(Object tally data)
· · · ·

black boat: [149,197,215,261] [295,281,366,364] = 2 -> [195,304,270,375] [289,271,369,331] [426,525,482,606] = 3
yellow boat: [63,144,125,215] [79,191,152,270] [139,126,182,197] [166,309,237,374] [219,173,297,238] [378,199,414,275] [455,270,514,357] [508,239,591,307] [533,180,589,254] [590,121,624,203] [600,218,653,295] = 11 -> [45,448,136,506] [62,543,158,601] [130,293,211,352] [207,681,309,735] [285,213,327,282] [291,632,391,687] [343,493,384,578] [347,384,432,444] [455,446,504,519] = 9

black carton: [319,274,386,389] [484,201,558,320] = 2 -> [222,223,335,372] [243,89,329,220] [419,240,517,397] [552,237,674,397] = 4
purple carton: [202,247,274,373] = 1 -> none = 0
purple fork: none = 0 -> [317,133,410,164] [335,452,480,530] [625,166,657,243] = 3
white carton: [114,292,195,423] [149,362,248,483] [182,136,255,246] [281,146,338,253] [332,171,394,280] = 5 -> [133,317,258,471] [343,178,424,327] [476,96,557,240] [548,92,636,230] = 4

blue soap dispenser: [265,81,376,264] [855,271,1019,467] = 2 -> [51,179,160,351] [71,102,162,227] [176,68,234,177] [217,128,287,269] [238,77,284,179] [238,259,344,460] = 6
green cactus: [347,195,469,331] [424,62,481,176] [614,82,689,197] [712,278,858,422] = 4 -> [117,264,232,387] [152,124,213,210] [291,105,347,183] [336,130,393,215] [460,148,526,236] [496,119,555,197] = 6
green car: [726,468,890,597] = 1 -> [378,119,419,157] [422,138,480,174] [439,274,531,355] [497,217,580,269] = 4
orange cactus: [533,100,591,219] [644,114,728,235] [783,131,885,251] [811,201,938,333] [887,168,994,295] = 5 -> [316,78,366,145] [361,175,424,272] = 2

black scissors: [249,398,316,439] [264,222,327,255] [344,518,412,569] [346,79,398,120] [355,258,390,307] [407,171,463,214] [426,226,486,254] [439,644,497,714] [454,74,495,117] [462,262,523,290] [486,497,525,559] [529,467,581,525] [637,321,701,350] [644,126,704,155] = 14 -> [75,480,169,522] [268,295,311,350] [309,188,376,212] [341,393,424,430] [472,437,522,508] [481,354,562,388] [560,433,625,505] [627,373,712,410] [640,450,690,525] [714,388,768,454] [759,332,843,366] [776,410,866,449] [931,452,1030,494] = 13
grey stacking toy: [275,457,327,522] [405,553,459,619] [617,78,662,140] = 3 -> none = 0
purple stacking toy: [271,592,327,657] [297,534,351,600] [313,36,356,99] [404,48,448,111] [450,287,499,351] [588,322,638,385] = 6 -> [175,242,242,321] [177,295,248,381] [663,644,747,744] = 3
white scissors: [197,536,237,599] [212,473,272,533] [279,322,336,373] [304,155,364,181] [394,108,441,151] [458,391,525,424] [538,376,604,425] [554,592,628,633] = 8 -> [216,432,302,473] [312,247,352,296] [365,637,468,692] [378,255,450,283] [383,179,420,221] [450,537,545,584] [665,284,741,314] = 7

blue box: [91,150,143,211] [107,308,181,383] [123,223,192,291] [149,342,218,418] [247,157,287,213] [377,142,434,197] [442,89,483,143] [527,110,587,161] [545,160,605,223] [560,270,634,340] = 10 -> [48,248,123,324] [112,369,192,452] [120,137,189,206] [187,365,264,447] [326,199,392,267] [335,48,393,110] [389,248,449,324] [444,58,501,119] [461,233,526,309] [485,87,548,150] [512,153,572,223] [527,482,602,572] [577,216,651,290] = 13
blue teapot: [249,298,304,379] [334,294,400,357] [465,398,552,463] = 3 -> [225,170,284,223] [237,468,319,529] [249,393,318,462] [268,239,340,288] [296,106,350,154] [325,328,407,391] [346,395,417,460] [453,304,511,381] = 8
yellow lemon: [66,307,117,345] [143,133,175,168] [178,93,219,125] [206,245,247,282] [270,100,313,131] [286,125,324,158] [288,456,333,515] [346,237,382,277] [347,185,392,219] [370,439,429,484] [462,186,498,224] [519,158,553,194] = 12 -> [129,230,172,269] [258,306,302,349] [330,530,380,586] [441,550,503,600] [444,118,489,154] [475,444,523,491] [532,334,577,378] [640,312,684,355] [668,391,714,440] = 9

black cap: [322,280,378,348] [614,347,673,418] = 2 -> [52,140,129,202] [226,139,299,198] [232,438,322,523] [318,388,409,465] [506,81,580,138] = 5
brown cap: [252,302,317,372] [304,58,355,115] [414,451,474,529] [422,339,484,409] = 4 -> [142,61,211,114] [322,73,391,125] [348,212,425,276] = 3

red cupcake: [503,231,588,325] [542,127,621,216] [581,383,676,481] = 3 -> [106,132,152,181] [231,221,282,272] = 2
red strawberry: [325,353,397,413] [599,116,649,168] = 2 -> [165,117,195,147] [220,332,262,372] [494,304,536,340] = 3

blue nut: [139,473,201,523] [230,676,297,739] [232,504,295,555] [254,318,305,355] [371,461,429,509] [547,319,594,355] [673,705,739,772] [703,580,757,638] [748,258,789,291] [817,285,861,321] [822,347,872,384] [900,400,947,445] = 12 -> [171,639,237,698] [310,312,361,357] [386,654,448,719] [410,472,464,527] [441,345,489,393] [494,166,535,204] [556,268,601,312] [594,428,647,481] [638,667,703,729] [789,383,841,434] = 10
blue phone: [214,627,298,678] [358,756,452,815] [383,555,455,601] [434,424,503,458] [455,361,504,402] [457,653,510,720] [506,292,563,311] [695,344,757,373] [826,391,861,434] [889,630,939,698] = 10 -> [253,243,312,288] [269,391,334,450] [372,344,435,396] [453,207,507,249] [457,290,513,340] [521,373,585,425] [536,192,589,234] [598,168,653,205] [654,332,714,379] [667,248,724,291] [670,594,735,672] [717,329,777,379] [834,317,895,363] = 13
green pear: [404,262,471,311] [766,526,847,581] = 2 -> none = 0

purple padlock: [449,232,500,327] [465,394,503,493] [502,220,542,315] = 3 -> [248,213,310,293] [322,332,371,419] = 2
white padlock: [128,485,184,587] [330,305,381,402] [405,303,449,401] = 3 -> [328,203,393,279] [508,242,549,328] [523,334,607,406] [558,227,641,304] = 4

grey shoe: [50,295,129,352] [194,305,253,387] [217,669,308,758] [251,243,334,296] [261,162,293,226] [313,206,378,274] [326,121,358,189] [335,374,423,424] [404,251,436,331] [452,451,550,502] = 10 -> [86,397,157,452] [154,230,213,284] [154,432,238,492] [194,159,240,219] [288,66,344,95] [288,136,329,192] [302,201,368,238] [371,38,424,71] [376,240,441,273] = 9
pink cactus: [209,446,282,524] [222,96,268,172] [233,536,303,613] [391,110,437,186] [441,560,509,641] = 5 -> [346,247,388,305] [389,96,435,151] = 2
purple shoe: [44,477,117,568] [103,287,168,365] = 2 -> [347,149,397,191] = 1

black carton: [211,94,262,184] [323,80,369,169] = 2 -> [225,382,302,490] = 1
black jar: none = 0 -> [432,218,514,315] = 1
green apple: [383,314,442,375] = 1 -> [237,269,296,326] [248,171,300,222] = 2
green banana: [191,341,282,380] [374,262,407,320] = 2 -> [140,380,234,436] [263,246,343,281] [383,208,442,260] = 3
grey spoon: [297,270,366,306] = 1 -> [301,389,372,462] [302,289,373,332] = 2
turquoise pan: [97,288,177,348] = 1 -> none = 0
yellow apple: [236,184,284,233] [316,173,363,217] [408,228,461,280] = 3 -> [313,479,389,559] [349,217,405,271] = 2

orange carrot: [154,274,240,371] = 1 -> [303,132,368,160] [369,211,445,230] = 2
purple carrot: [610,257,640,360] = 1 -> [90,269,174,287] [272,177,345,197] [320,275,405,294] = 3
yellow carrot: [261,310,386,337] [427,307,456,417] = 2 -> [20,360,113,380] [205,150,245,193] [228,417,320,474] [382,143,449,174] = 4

· · · ·

EXERCISE AIM
From the records above, copy out the line with "black cap: [322,280,378,348]", the line with "brown cap: [252,302,317,372]", and every line between them, word for word.

SOLUTION FOR THIS EXERCISE
black cap: [322,280,378,348] [614,347,673,418] = 2 -> [52,140,129,202] [226,139,299,198] [232,438,322,523] [318,388,409,465] [506,81,580,138] = 5
brown cap: [252,302,317,372] [304,58,355,115] [414,451,474,529] [422,339,484,409] = 4 -> [142,61,211,114] [322,73,391,125] [348,212,425,276] = 3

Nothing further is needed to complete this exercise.